List each line of the data that holds the string "AUDIO".

Start of DATA PROVIDED

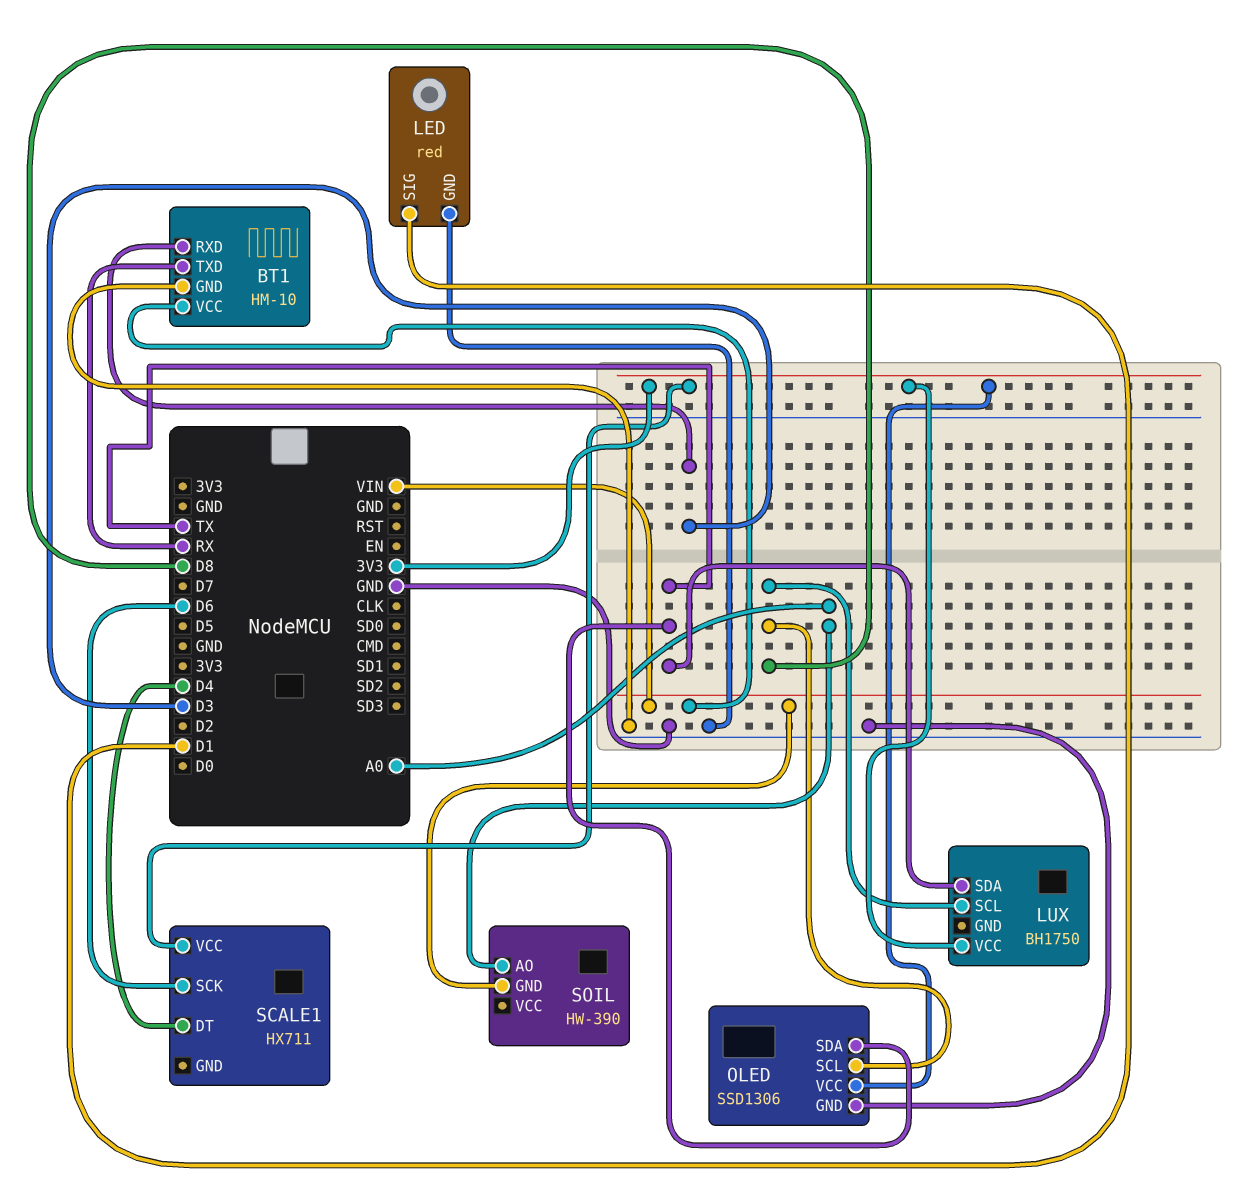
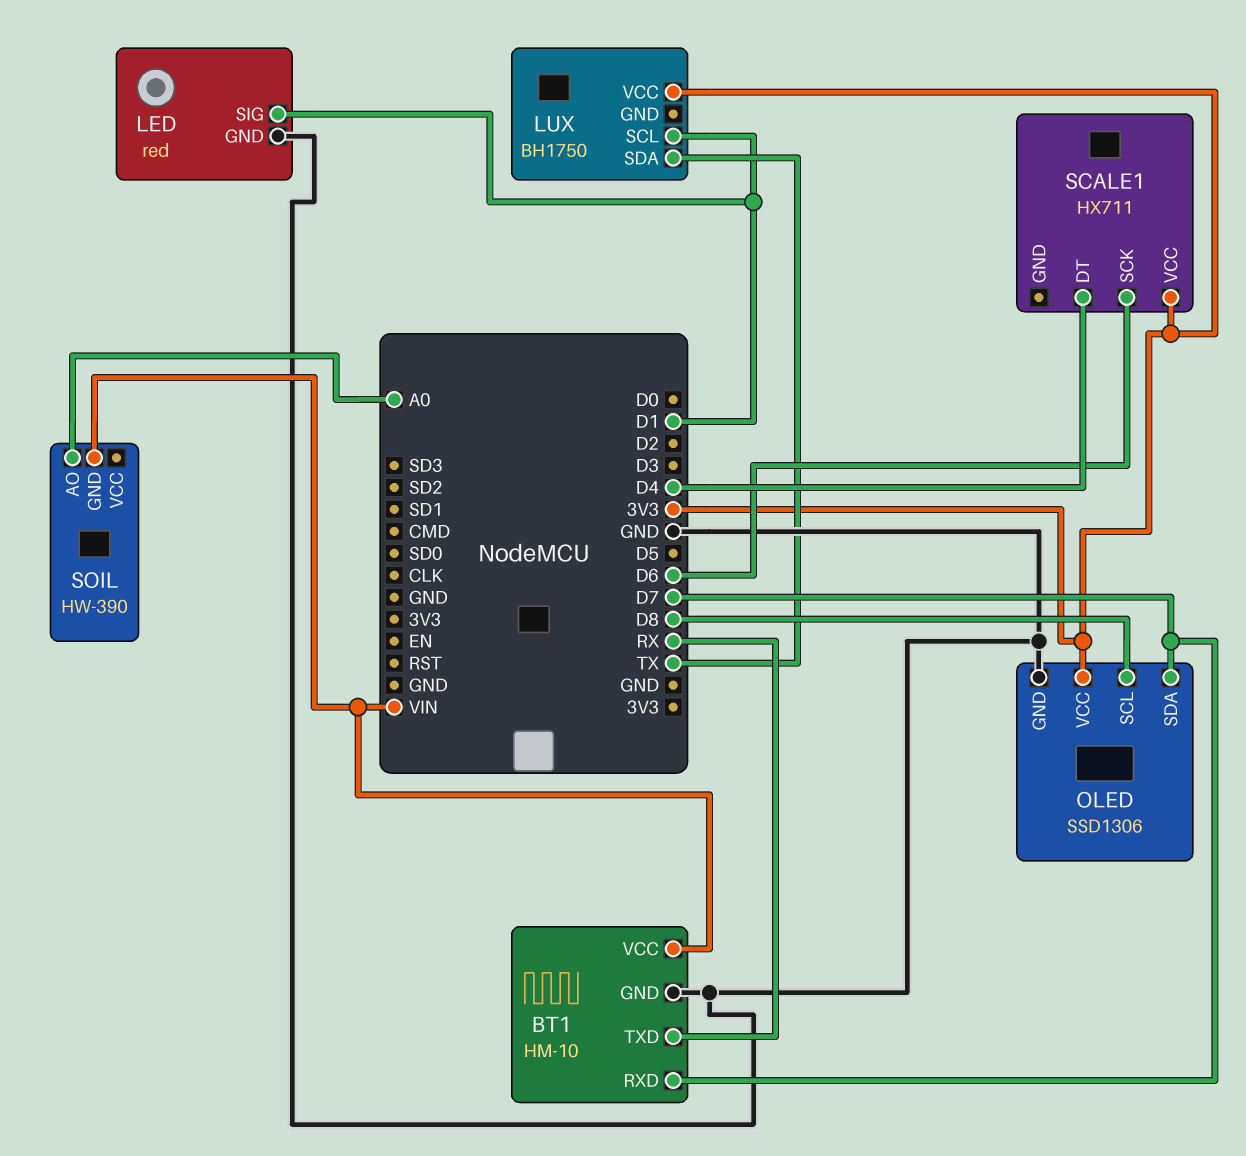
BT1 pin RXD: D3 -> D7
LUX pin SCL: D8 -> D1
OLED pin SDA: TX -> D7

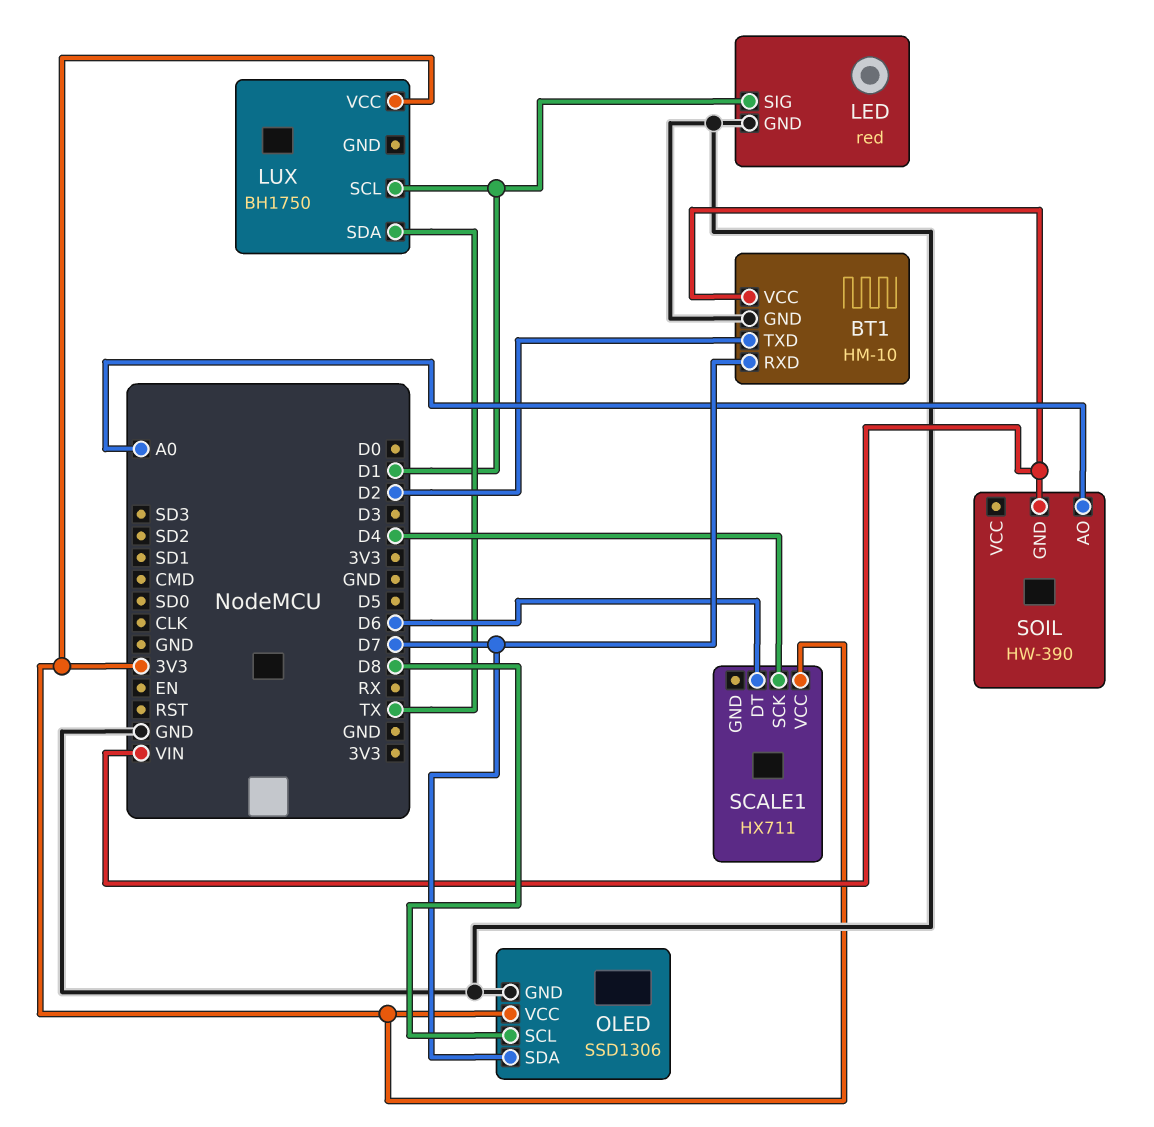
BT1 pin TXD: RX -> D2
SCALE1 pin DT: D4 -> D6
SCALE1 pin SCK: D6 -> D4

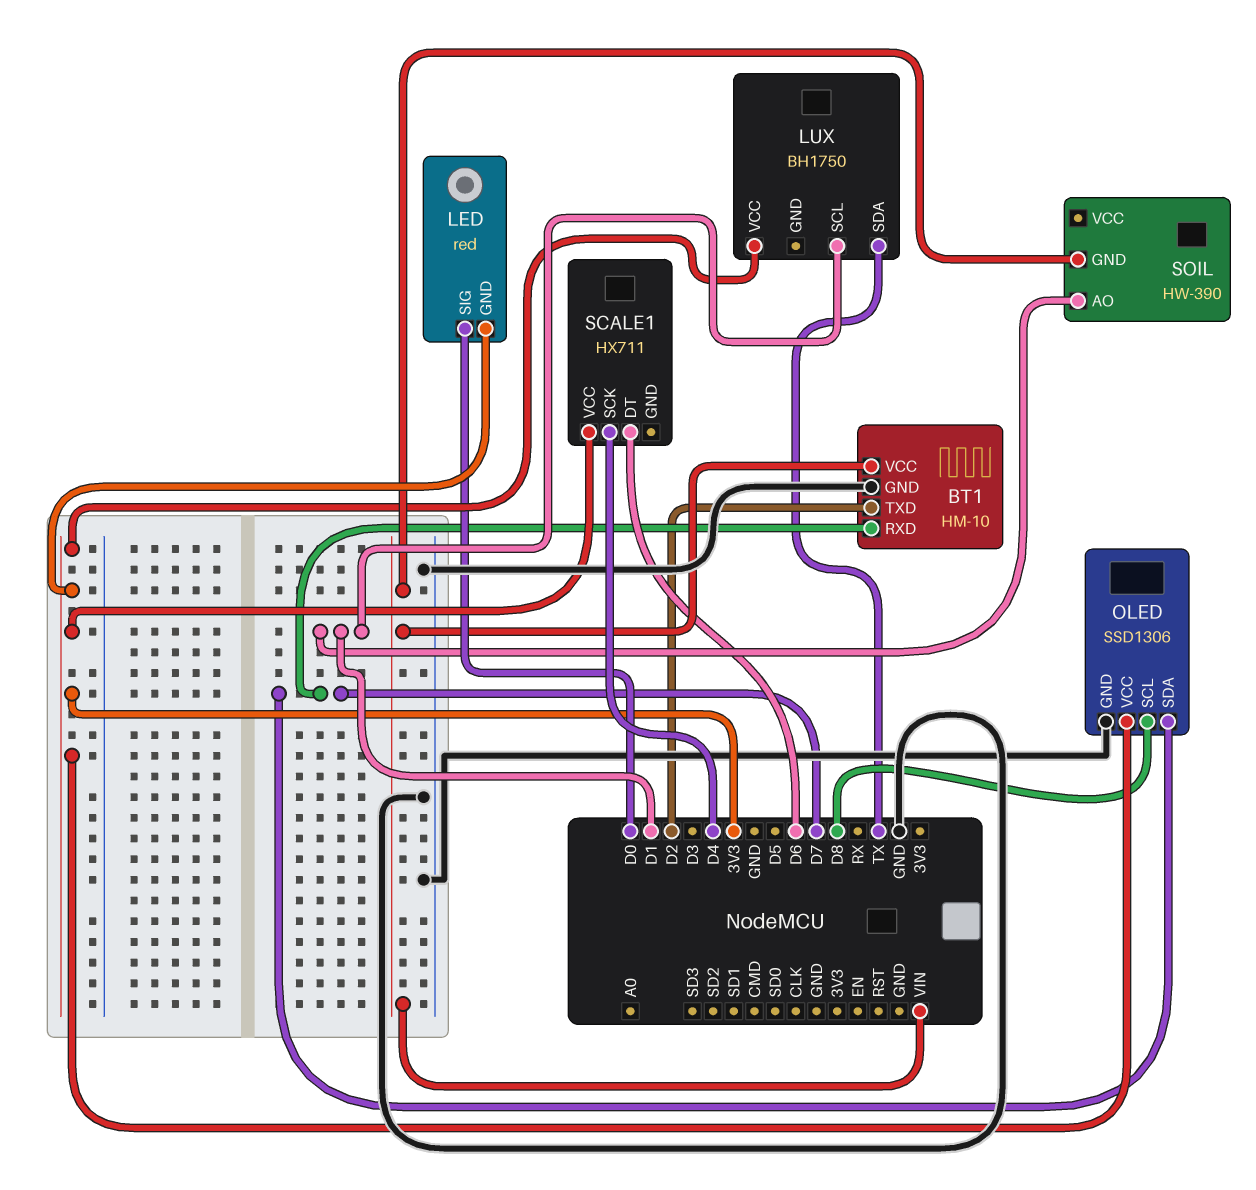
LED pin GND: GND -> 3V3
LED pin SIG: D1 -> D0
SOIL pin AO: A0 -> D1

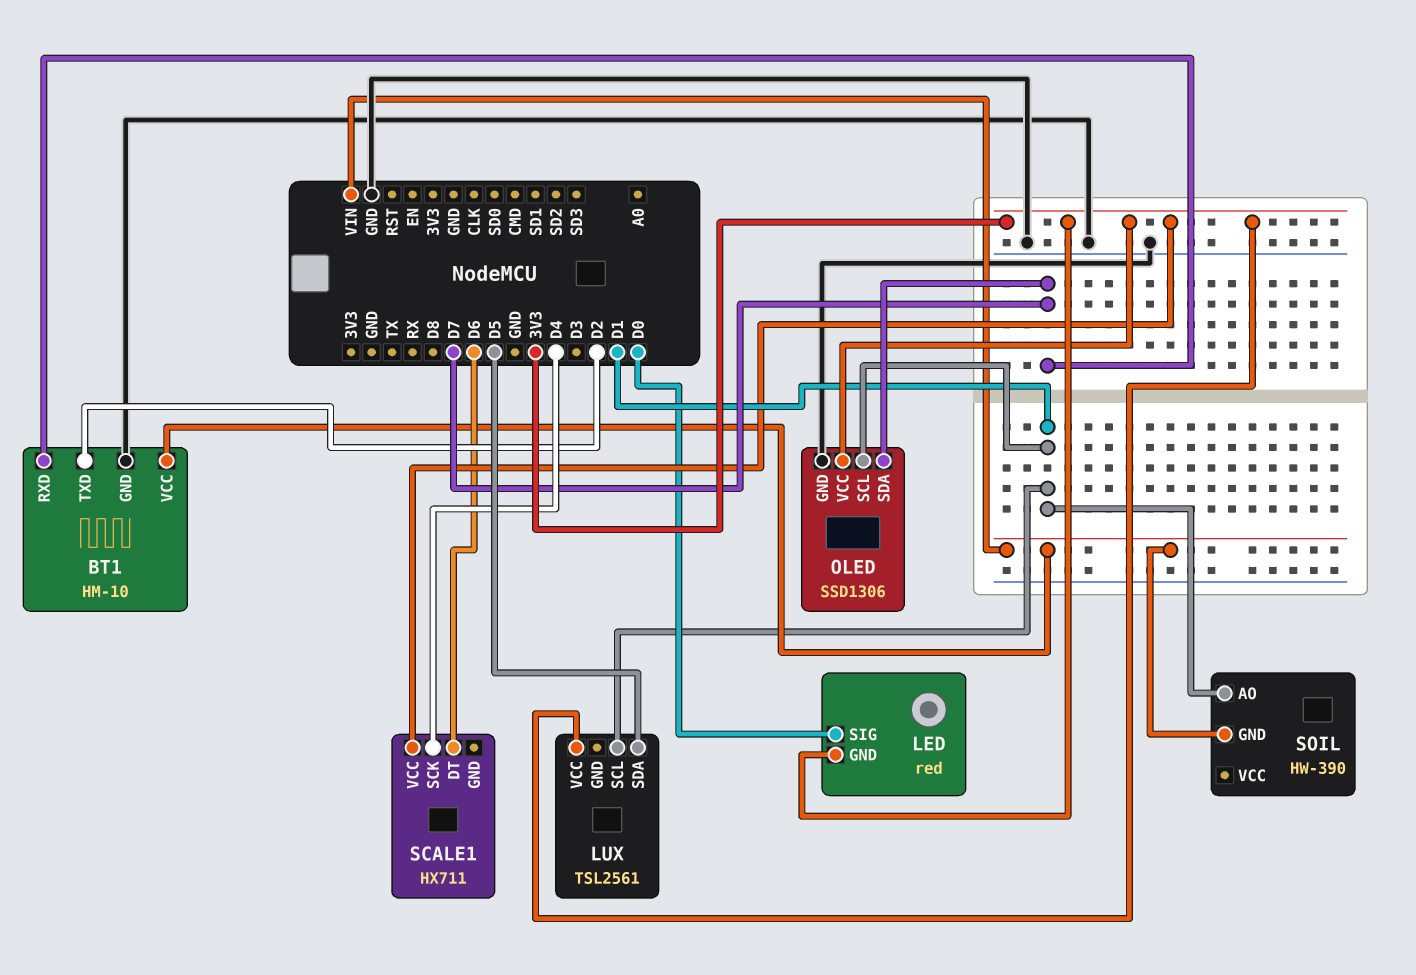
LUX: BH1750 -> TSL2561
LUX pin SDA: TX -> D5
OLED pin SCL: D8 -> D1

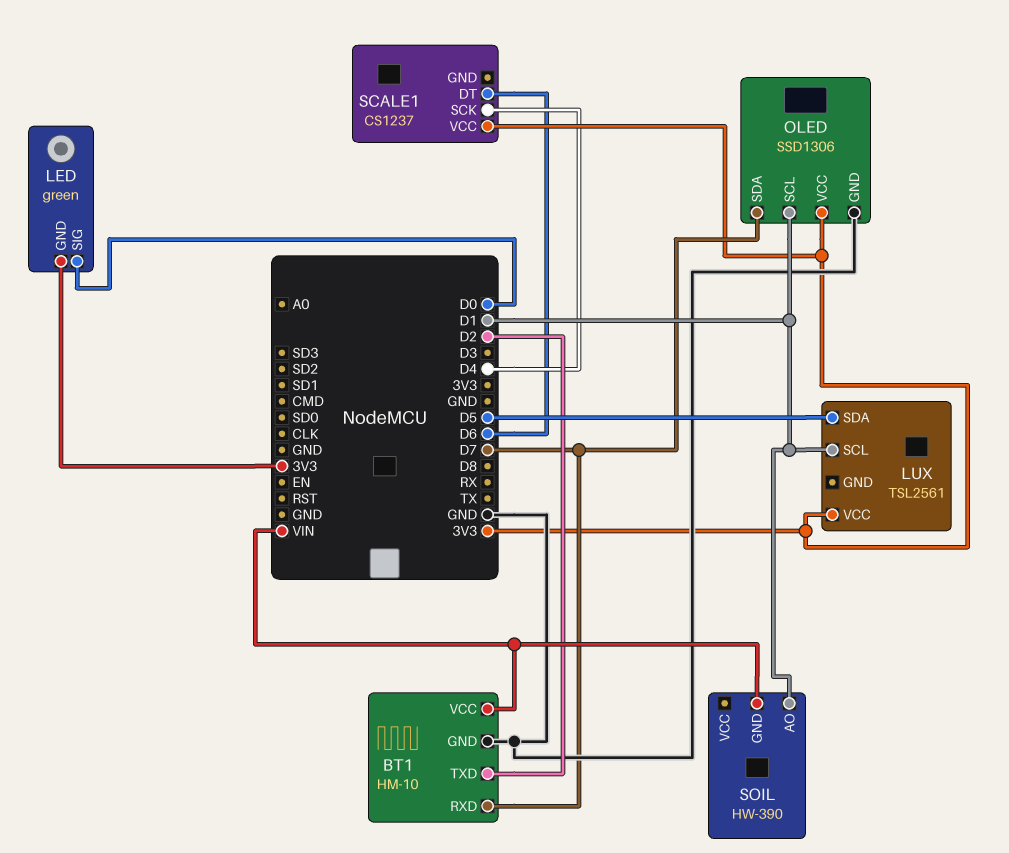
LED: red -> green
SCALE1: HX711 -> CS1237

End of DATA PROVIDED
Start of DATA PROVIDED

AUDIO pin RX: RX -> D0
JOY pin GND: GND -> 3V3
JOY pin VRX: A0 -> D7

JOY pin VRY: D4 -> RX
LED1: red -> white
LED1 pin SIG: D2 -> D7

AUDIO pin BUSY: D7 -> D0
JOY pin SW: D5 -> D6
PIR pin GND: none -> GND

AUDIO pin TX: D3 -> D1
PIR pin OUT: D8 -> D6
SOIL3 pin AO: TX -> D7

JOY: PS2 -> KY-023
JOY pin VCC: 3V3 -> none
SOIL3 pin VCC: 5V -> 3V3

End of DATA PROVIDED

ANSWER FOR THIS EXERCISE:
AUDIO pin RX: RX -> D0
AUDIO pin BUSY: D7 -> D0
AUDIO pin TX: D3 -> D1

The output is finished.